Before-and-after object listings
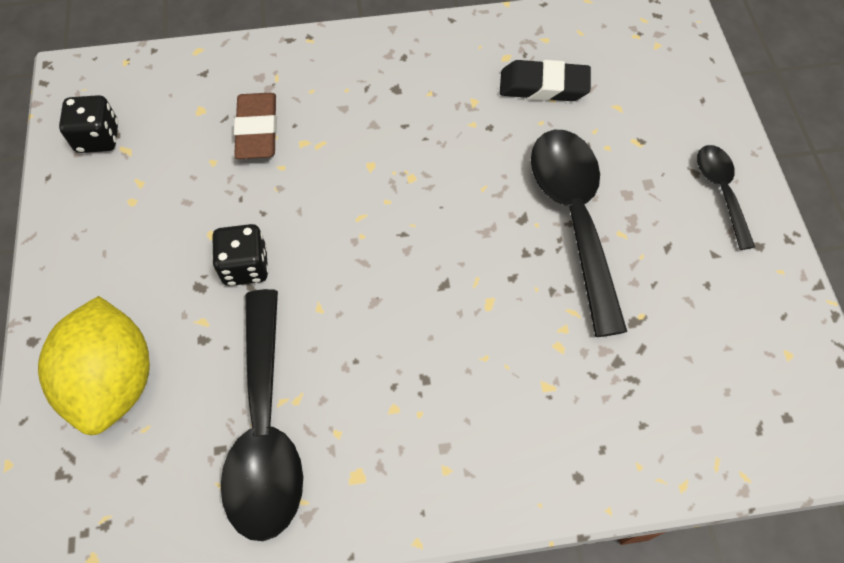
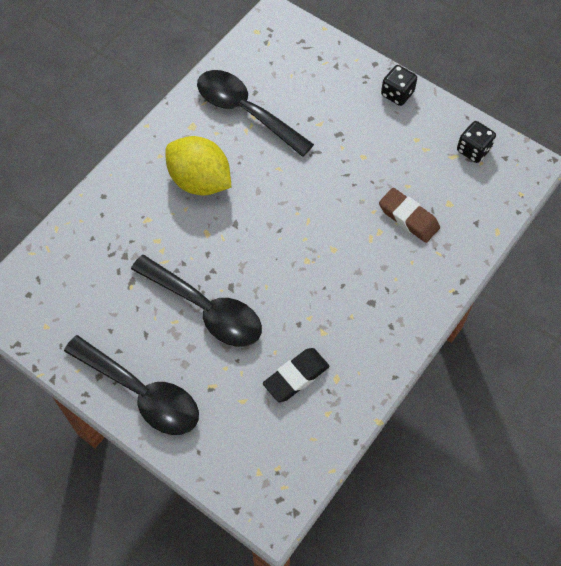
camera: 135 degrees right, 0 degrees up
(114, 380) = (324, 78): yellow lemon -> yellow lemon (200, 181)
(245, 266) = (330, 157): black dice -> black dice (397, 94)
(721, 191) = (142, 393): black spoon -> black spoon, size x1.88

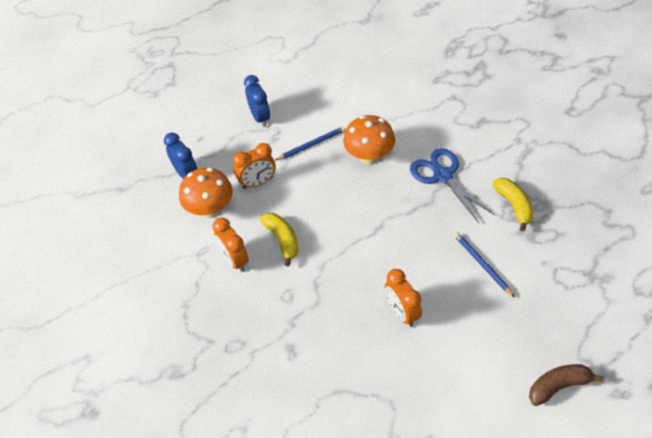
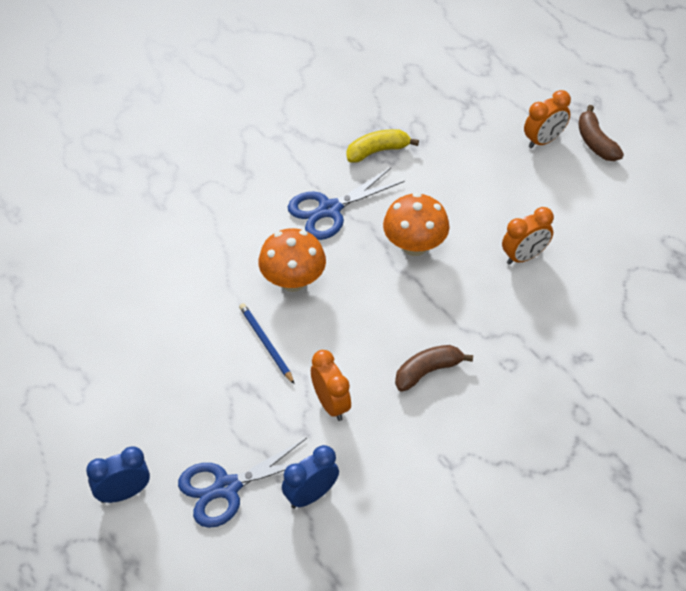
camera: 95 degrees left, 0 degrees up
(199, 132) = (227, 487): none -> blue scissors
(210, 209) = (376, 458): orange mushroom -> orange mushroom (414, 245)
(235, 260) = (460, 422): orange clock -> orange clock (544, 140)
(260, 117) = (206, 408): blue clock -> blue clock (123, 493)
(282, 240) = (427, 371): yellow banana -> brown banana
(482, 264) = (458, 185): blue pencil -> none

REQUIREMENT
Where does the string "camera" appear in the records above? Show every line that holds it.

ANSWER SPACE
camera: 135 degrees right, 0 degrees up
camera: 95 degrees left, 0 degrees up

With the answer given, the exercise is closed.